Nothing but the lines from the one holding "(768, 463) = (617, 260): none -> green marker" to the final line of the listing below, both included, should be repeated, and each must match exactly. Omit pictures.

**********

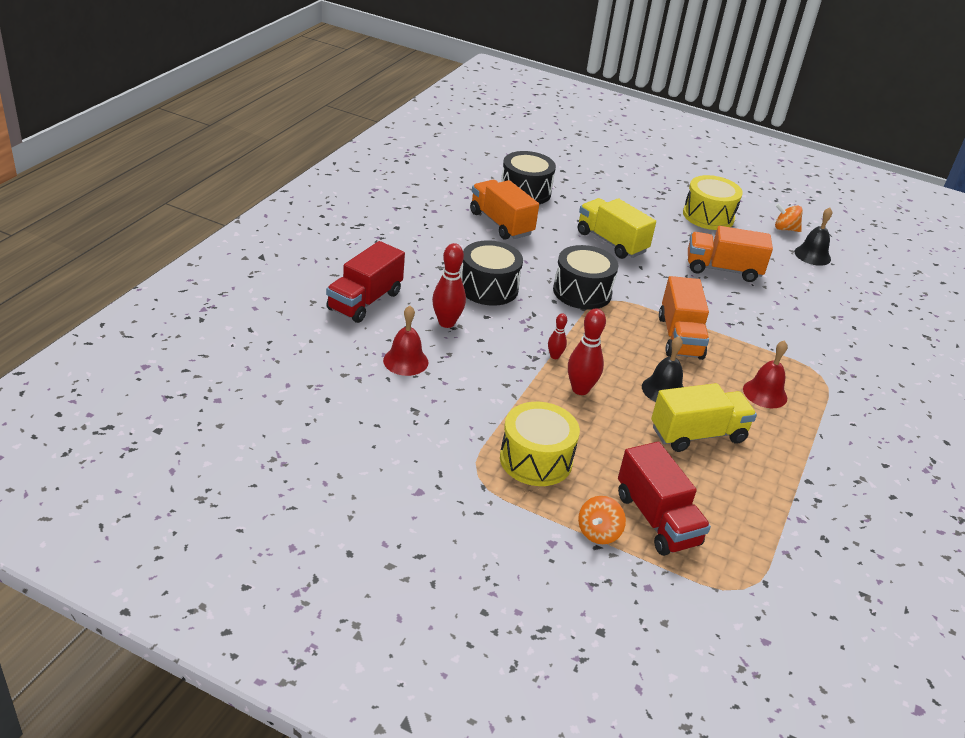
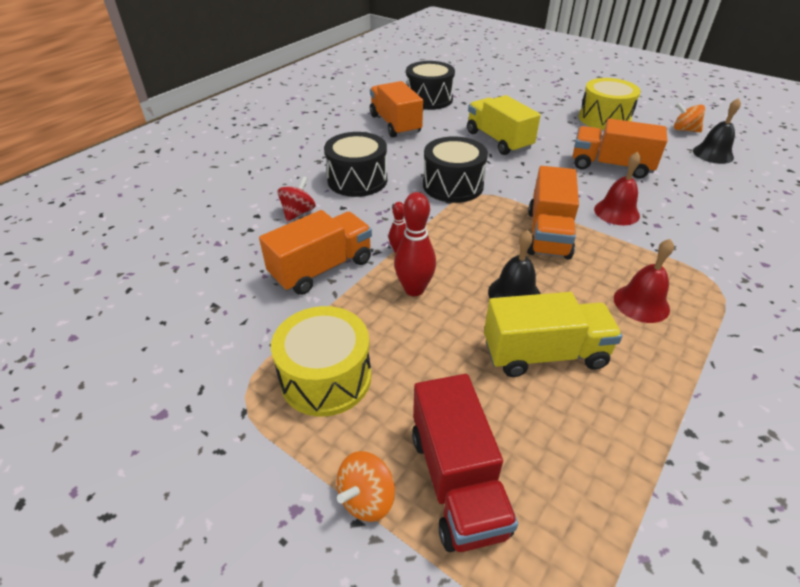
camera: 15 degrees right, 5 degrees up
(365, 301) = (228, 190): red truck -> none
(405, 361) = (235, 250): red bell -> red bell (616, 212)
(446, 323) = (298, 212): red bowling pin -> red spinning top
(493, 374) = (322, 268): none -> orange truck

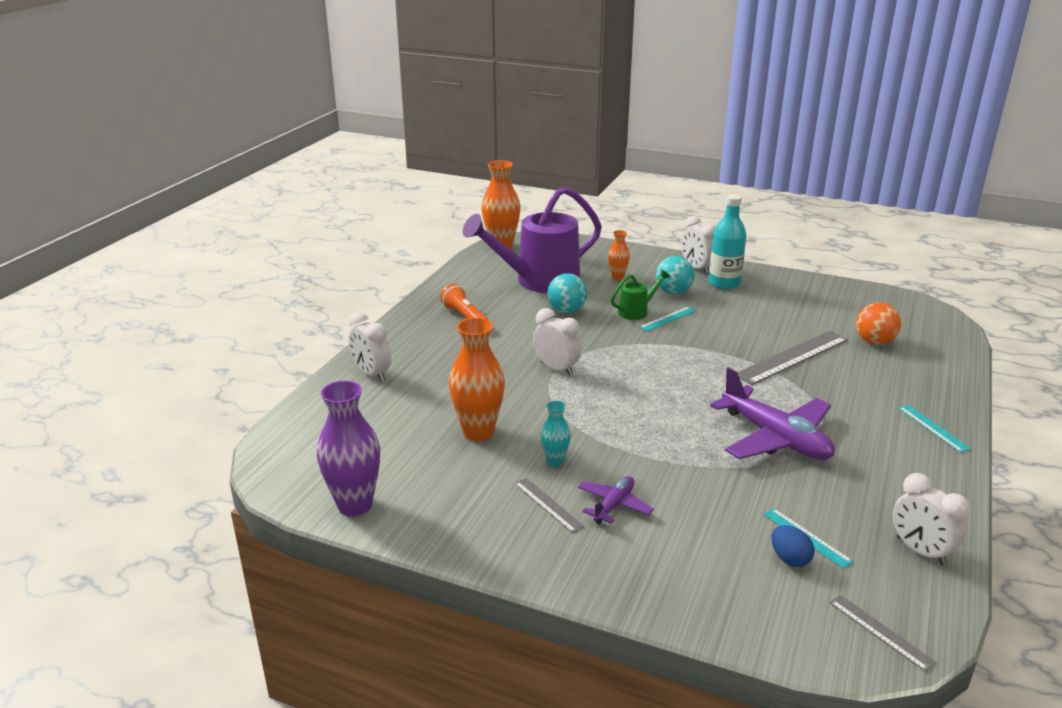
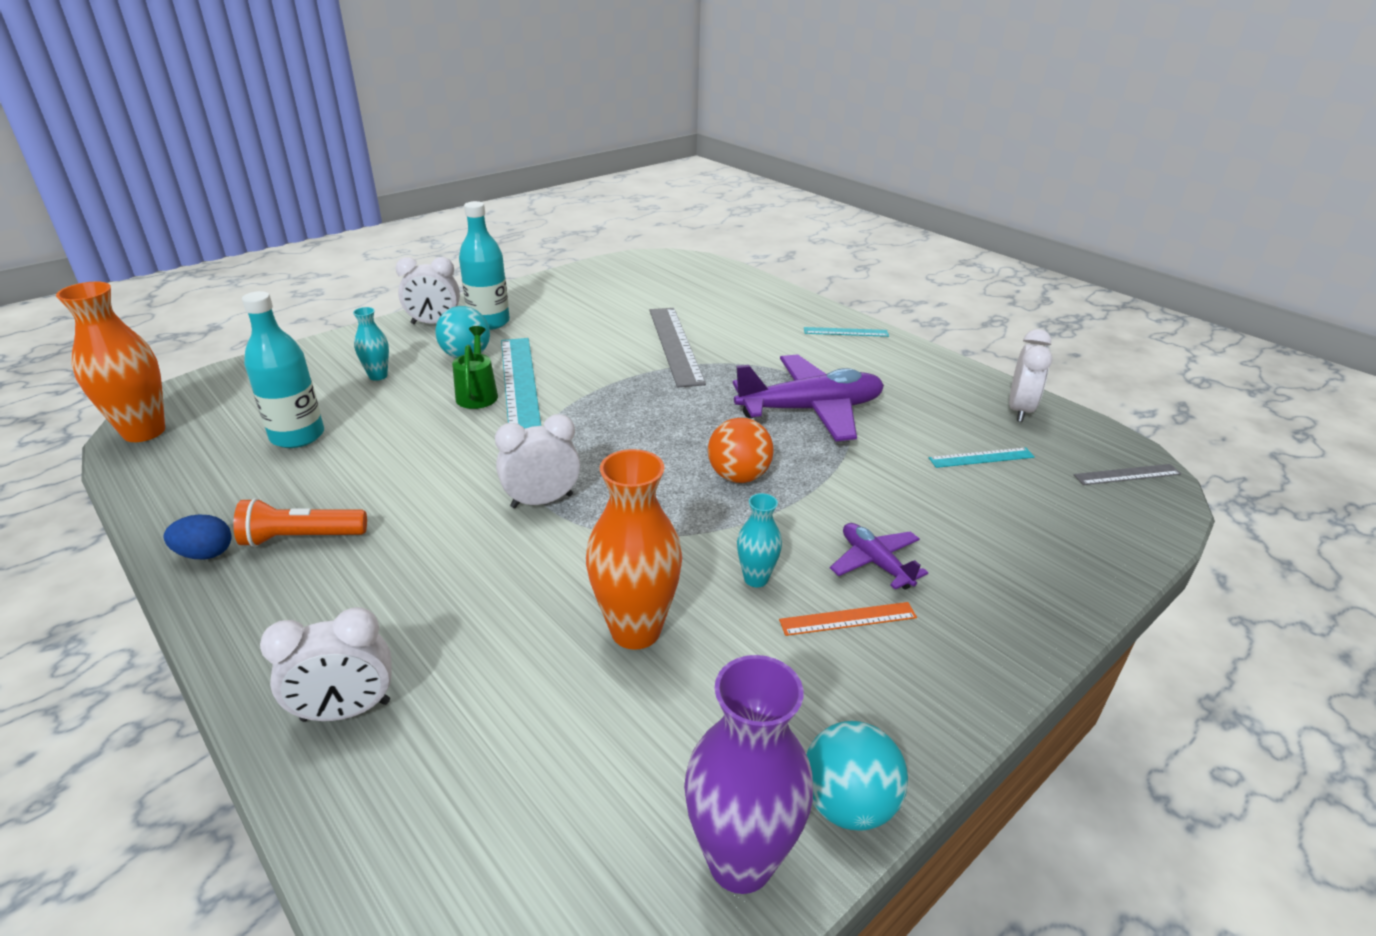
camera: 65 degrees left, 5 degrees up
(538, 281) = (297, 436): purple watering can -> turquoise bottle
(548, 504) = (848, 618): grey ruler -> orange ruler
(566, 311) = (408, 442): turquoise ball -> turquoise ball (848, 804)
(617, 277) = (378, 376): orange vase -> turquoise vase
(668, 319) = (520, 381): turquoise ruler -> turquoise ruler, size x1.94
(789, 559) = (1012, 480): blue egg -> blue egg (205, 554)
(874, 342) = (689, 299): orange ball -> orange ball (738, 476)
(920, 551) = (1019, 410): white clock -> white clock turned 60 degrees counterclockwise

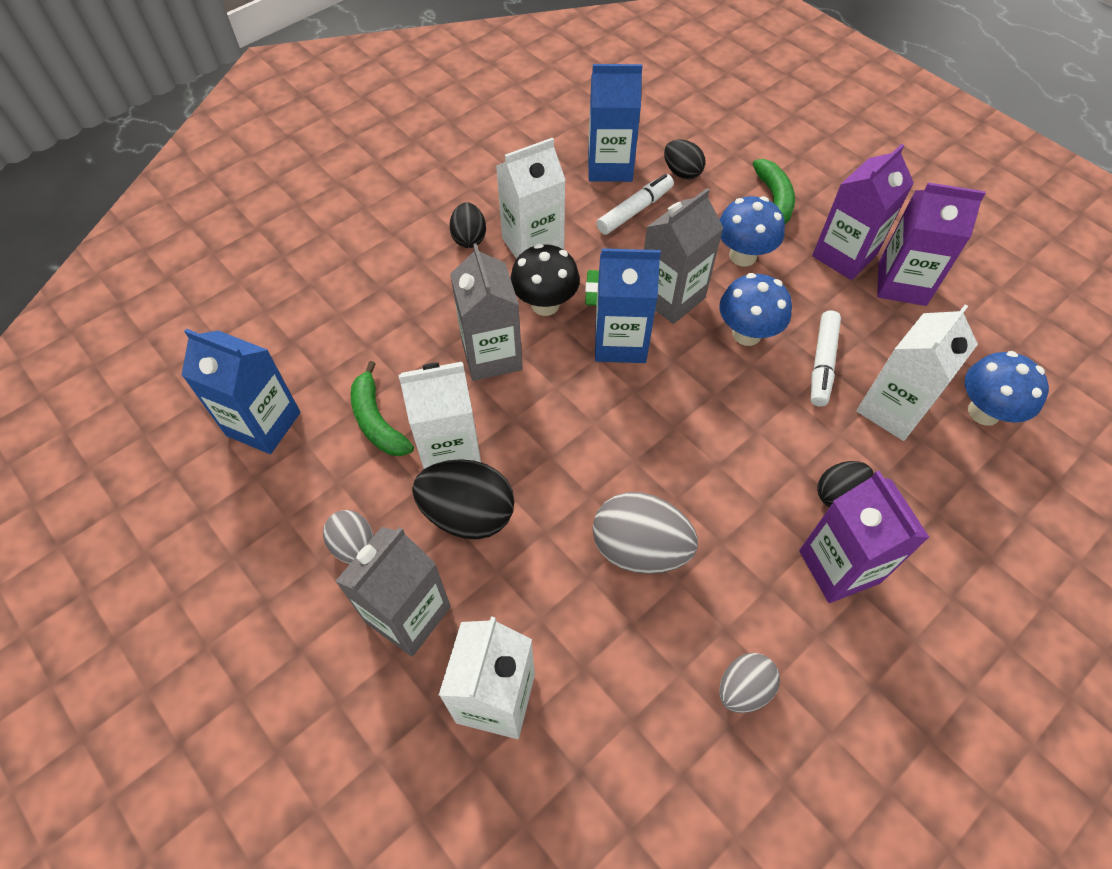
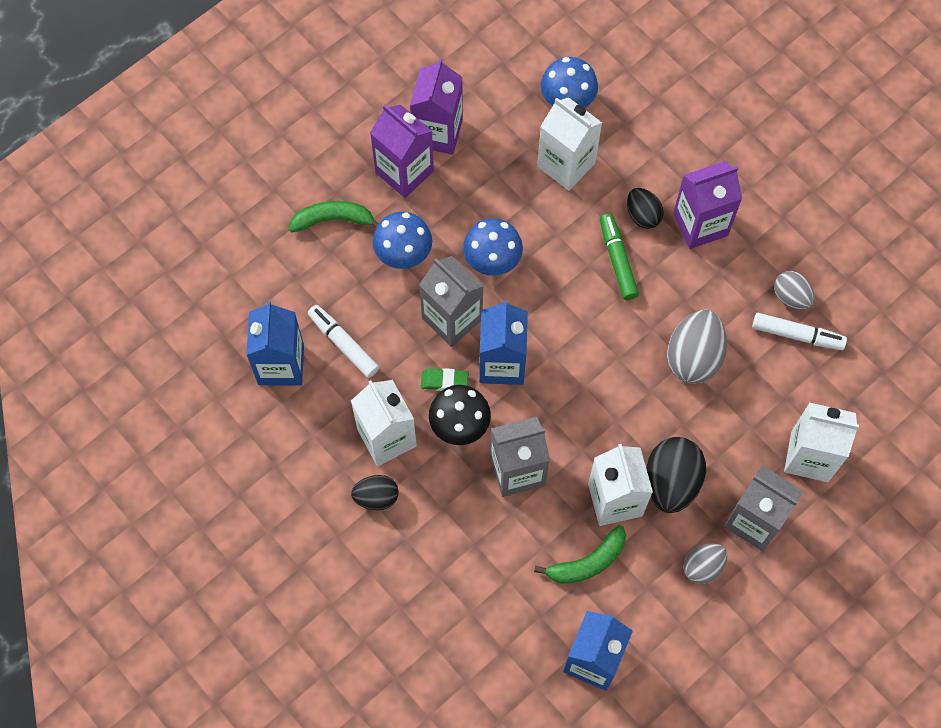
camera: 90 degrees left, 10 degrees up
(682, 172) = (292, 298): black egg -> none
(768, 463) = (617, 260): none -> green marker
(822, 363) = (522, 208): white marker -> white marker (797, 335)

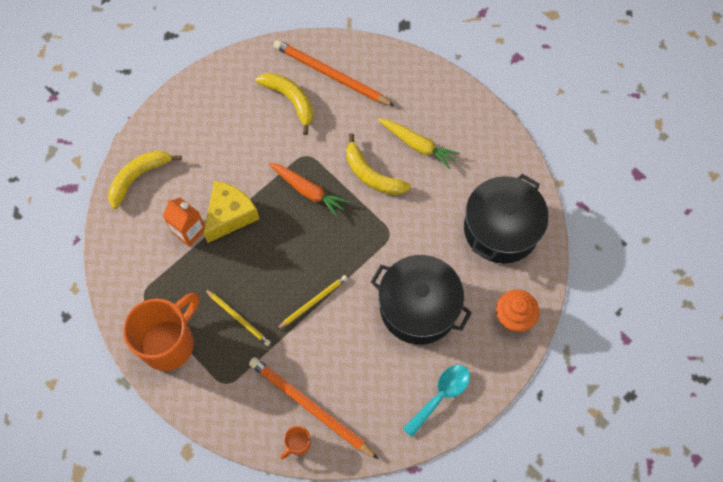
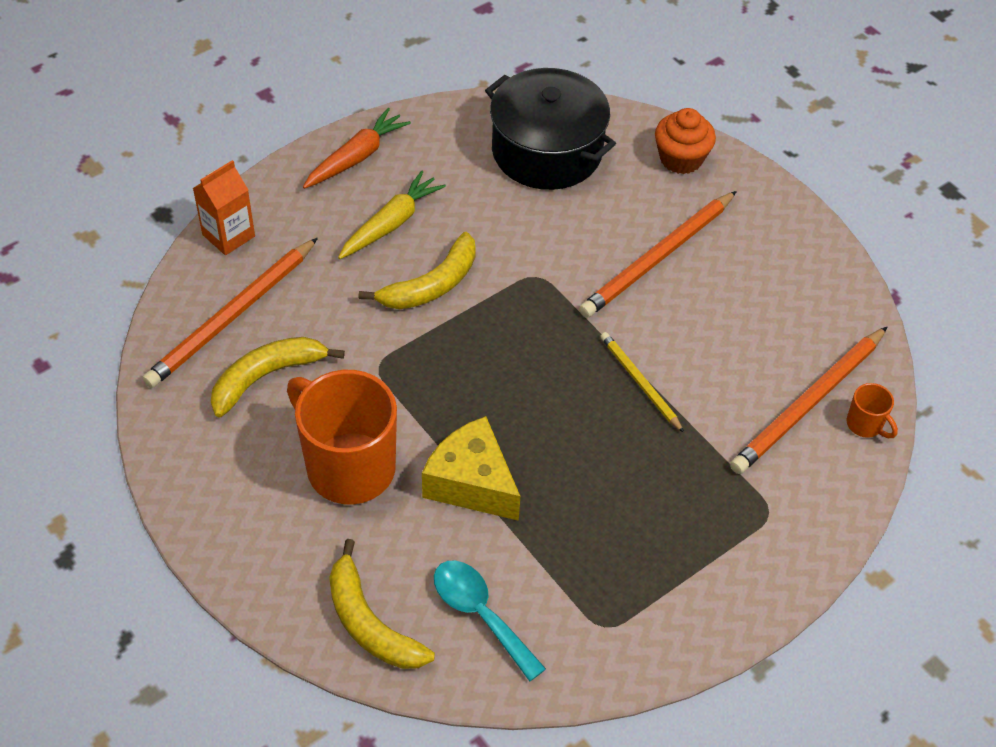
camera: 85 degrees left, 15 degrees down
(169, 343) = (696, 589): orange mug -> orange mug (348, 467)
(189, 231) = (491, 547): orange carton -> orange carton (228, 235)
(238, 318) = (658, 485): yellow pencil -> none
(308, 191) = (445, 369): orange carrot -> orange carrot (356, 157)
(418, 307) = (658, 257): black pot -> orange pencil
(441, 395) = (792, 251): turquoise spoon -> turquoise spoon (480, 614)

**********

[ANSWER BOX]
(768, 463) = (617, 260): none -> green marker
(822, 363) = (522, 208): white marker -> white marker (797, 335)

camera: 85 degrees left, 15 degrees down
(169, 343) = (696, 589): orange mug -> orange mug (348, 467)
(189, 231) = (491, 547): orange carton -> orange carton (228, 235)
(238, 318) = (658, 485): yellow pencil -> none
(308, 191) = (445, 369): orange carrot -> orange carrot (356, 157)
(418, 307) = (658, 257): black pot -> orange pencil
(441, 395) = (792, 251): turquoise spoon -> turquoise spoon (480, 614)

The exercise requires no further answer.